— TASK DATA —
= Beginning of Section =

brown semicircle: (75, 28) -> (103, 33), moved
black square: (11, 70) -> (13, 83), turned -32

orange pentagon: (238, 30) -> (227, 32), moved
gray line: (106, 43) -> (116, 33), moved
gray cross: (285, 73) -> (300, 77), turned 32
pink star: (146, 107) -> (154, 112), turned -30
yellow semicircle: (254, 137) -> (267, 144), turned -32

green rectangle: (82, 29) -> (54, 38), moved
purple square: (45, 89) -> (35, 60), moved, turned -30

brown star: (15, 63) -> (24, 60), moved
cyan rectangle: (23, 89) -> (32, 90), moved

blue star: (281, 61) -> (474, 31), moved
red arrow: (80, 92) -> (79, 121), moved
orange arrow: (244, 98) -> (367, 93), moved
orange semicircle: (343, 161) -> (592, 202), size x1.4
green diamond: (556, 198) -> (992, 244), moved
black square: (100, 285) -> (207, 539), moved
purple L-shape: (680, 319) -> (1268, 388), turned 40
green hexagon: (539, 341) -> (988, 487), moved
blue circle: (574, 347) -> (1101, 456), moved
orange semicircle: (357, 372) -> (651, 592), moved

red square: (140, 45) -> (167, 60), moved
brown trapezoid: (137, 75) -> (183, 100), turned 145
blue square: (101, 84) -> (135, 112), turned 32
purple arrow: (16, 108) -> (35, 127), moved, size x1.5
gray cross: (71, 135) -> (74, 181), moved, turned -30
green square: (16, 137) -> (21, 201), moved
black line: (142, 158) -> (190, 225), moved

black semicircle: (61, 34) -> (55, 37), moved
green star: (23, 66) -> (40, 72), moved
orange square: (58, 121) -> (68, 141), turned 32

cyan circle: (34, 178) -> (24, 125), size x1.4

= End of Section =
= Beginning of Section =

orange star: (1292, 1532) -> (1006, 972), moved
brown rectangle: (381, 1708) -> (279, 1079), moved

= End of Section =

— BRIEF —
Could you copy each line in the listing above that includes the word "green"?

— PROBLEM SOLUTION —
green rectangle: (82, 29) -> (54, 38), moved
green diamond: (556, 198) -> (992, 244), moved
green hexagon: (539, 341) -> (988, 487), moved
green square: (16, 137) -> (21, 201), moved
green star: (23, 66) -> (40, 72), moved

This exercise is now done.